▶ _INSTRUCTIONS FOR THE TASK_: Line by line, output the material without altering anything.

__________

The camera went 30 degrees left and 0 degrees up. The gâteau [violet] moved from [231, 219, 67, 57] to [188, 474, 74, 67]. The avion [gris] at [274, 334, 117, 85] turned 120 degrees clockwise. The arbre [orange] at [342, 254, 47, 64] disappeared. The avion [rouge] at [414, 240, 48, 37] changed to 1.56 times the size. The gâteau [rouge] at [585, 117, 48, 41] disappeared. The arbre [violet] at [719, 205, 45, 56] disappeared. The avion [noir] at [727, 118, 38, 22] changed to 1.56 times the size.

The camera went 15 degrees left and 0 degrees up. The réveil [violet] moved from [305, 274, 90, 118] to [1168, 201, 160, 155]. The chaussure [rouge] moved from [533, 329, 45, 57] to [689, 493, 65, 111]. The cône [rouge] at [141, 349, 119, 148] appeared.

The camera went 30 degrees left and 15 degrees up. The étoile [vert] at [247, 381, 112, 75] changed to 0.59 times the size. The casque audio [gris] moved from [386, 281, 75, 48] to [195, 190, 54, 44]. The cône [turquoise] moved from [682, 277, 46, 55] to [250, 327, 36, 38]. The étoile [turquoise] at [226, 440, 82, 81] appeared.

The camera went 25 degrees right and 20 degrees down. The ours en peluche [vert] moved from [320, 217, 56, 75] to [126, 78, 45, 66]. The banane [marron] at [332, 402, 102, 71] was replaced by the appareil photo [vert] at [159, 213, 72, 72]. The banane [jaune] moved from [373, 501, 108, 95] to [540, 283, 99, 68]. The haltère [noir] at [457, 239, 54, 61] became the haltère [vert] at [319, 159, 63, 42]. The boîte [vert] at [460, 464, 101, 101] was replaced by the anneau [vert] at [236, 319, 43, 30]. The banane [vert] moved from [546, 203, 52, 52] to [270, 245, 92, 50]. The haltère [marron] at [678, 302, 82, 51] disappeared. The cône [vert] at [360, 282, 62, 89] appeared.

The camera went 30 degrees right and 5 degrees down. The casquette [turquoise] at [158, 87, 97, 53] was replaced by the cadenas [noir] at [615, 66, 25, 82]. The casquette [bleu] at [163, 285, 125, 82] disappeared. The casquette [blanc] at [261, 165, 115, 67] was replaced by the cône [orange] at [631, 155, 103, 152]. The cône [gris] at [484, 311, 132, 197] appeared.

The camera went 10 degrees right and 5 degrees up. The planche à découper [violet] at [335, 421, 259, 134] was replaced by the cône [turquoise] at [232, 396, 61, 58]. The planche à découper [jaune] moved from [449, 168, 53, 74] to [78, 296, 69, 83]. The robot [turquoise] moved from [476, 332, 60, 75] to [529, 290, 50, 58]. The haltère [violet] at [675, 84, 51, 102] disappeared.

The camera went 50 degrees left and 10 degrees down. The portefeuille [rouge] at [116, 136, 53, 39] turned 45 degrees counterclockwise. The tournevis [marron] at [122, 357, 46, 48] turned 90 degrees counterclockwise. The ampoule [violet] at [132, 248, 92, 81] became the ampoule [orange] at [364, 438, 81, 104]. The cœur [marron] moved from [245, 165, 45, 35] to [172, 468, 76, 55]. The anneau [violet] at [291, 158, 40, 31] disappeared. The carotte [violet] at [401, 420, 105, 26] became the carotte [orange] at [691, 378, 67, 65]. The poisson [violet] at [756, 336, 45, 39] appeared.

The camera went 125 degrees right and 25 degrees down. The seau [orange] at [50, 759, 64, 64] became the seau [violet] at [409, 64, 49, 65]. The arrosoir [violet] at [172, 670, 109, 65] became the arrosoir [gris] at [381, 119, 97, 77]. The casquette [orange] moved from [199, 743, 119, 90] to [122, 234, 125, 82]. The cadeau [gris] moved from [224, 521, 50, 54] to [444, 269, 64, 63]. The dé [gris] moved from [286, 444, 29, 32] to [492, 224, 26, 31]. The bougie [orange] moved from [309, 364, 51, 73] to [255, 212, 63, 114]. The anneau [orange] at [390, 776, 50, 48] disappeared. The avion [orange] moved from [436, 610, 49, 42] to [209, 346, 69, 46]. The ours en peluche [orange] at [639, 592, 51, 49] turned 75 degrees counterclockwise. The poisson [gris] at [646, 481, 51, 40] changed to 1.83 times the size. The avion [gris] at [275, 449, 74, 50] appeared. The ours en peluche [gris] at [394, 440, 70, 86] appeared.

__________

▶ _ANSWER AREA_:
The camera went 30 degrees left and 0 degrees up. The gâteau [violet] moved from [231, 219, 67, 57] to [188, 474, 74, 67]. The avion [gris] at [274, 334, 117, 85] turned 120 degrees clockwise. The arbre [orange] at [342, 254, 47, 64] disappeared. The avion [rouge] at [414, 240, 48, 37] changed to 1.56 times the size. The gâteau [rouge] at [585, 117, 48, 41] disappeared. The arbre [violet] at [719, 205, 45, 56] disappeared. The avion [noir] at [727, 118, 38, 22] changed to 1.56 times the size.

The camera went 15 degrees left and 0 degrees up. The réveil [violet] moved from [305, 274, 90, 118] to [1168, 201, 160, 155]. The chaussure [rouge] moved from [533, 329, 45, 57] to [689, 493, 65, 111]. The cône [rouge] at [141, 349, 119, 148] appeared.

The camera went 30 degrees left and 15 degrees up. The étoile [vert] at [247, 381, 112, 75] changed to 0.59 times the size. The casque audio [gris] moved from [386, 281, 75, 48] to [195, 190, 54, 44]. The cône [turquoise] moved from [682, 277, 46, 55] to [250, 327, 36, 38]. The étoile [turquoise] at [226, 440, 82, 81] appeared.

The camera went 25 degrees right and 20 degrees down. The ours en peluche [vert] moved from [320, 217, 56, 75] to [126, 78, 45, 66]. The banane [marron] at [332, 402, 102, 71] was replaced by the appareil photo [vert] at [159, 213, 72, 72]. The banane [jaune] moved from [373, 501, 108, 95] to [540, 283, 99, 68]. The haltère [noir] at [457, 239, 54, 61] became the haltère [vert] at [319, 159, 63, 42]. The boîte [vert] at [460, 464, 101, 101] was replaced by the anneau [vert] at [236, 319, 43, 30]. The banane [vert] moved from [546, 203, 52, 52] to [270, 245, 92, 50]. The haltère [marron] at [678, 302, 82, 51] disappeared. The cône [vert] at [360, 282, 62, 89] appeared.

The camera went 30 degrees right and 5 degrees down. The casquette [turquoise] at [158, 87, 97, 53] was replaced by the cadenas [noir] at [615, 66, 25, 82]. The casquette [bleu] at [163, 285, 125, 82] disappeared. The casquette [blanc] at [261, 165, 115, 67] was replaced by the cône [orange] at [631, 155, 103, 152]. The cône [gris] at [484, 311, 132, 197] appeared.

The camera went 10 degrees right and 5 degrees up. The planche à découper [violet] at [335, 421, 259, 134] was replaced by the cône [turquoise] at [232, 396, 61, 58]. The planche à découper [jaune] moved from [449, 168, 53, 74] to [78, 296, 69, 83]. The robot [turquoise] moved from [476, 332, 60, 75] to [529, 290, 50, 58]. The haltère [violet] at [675, 84, 51, 102] disappeared.

The camera went 50 degrees left and 10 degrees down. The portefeuille [rouge] at [116, 136, 53, 39] turned 45 degrees counterclockwise. The tournevis [marron] at [122, 357, 46, 48] turned 90 degrees counterclockwise. The ampoule [violet] at [132, 248, 92, 81] became the ampoule [orange] at [364, 438, 81, 104]. The cœur [marron] moved from [245, 165, 45, 35] to [172, 468, 76, 55]. The anneau [violet] at [291, 158, 40, 31] disappeared. The carotte [violet] at [401, 420, 105, 26] became the carotte [orange] at [691, 378, 67, 65]. The poisson [violet] at [756, 336, 45, 39] appeared.

The camera went 125 degrees right and 25 degrees down. The seau [orange] at [50, 759, 64, 64] became the seau [violet] at [409, 64, 49, 65]. The arrosoir [violet] at [172, 670, 109, 65] became the arrosoir [gris] at [381, 119, 97, 77]. The casquette [orange] moved from [199, 743, 119, 90] to [122, 234, 125, 82]. The cadeau [gris] moved from [224, 521, 50, 54] to [444, 269, 64, 63]. The dé [gris] moved from [286, 444, 29, 32] to [492, 224, 26, 31]. The bougie [orange] moved from [309, 364, 51, 73] to [255, 212, 63, 114]. The anneau [orange] at [390, 776, 50, 48] disappeared. The avion [orange] moved from [436, 610, 49, 42] to [209, 346, 69, 46]. The ours en peluche [orange] at [639, 592, 51, 49] turned 75 degrees counterclockwise. The poisson [gris] at [646, 481, 51, 40] changed to 1.83 times the size. The avion [gris] at [275, 449, 74, 50] appeared. The ours en peluche [gris] at [394, 440, 70, 86] appeared.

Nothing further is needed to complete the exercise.